▶ _REQUIRED ACTION_
Drop every picture, then repeat the records exactly.

▶ _DATASET EXCERPTS_
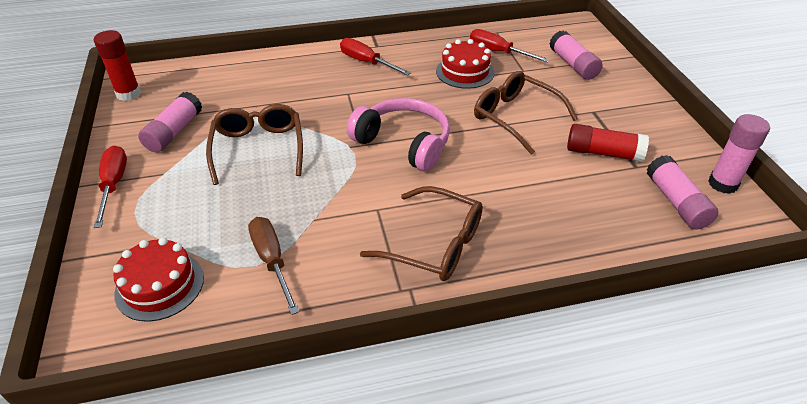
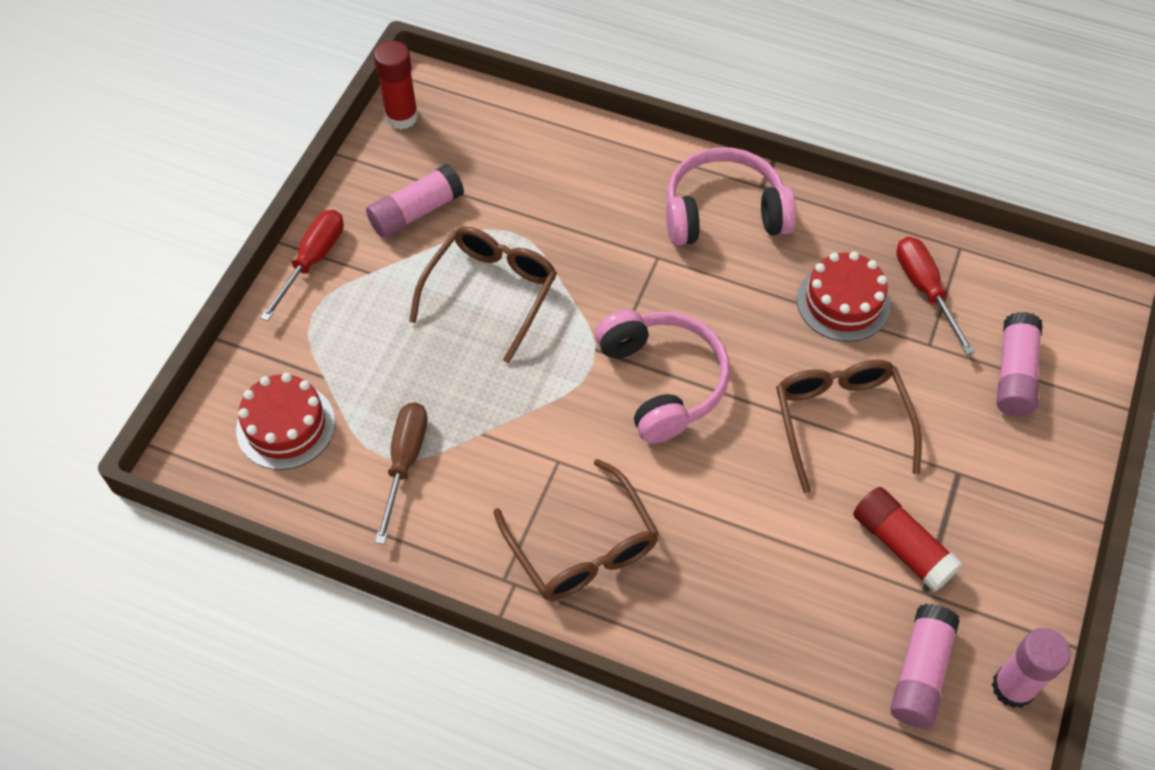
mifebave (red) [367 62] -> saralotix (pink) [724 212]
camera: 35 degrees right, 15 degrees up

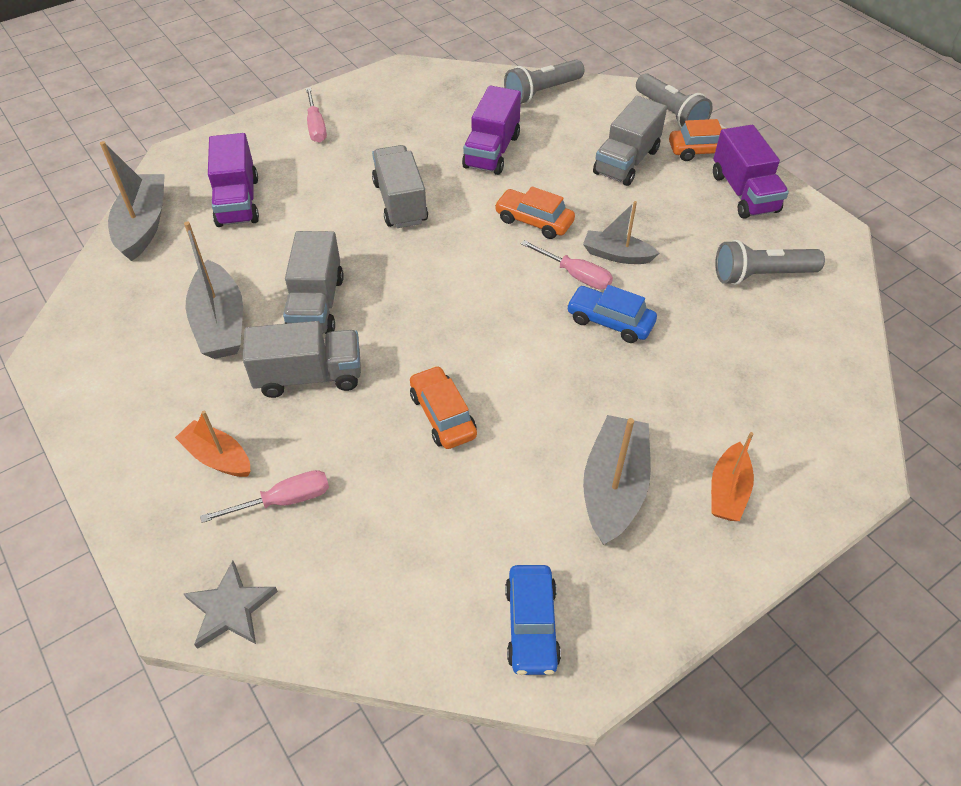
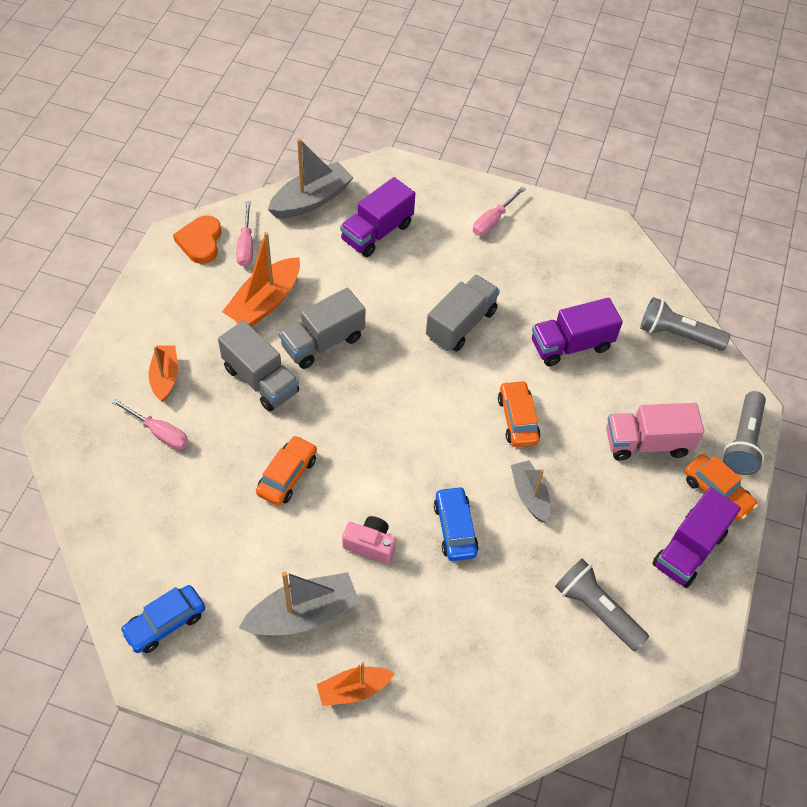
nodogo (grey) [626 162] -> nodogo (pink) [647 443]
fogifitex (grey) [220 323] -> fogifitex (orange) [265 302]
mifebave (pink) [575 275] -> mifebave (pink) [246 245], move
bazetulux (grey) [230 608] -> none
none ->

▶ _RESULT_
mifebave (red) [367 62] -> saralotix (pink) [724 212]
camera: 35 degrees right, 15 degrees up

nodogo (grey) [626 162] -> nodogo (pink) [647 443]
fogifitex (grey) [220 323] -> fogifitex (orange) [265 302]
mifebave (pink) [575 275] -> mifebave (pink) [246 245], move
bazetulux (grey) [230 608] -> none
none ->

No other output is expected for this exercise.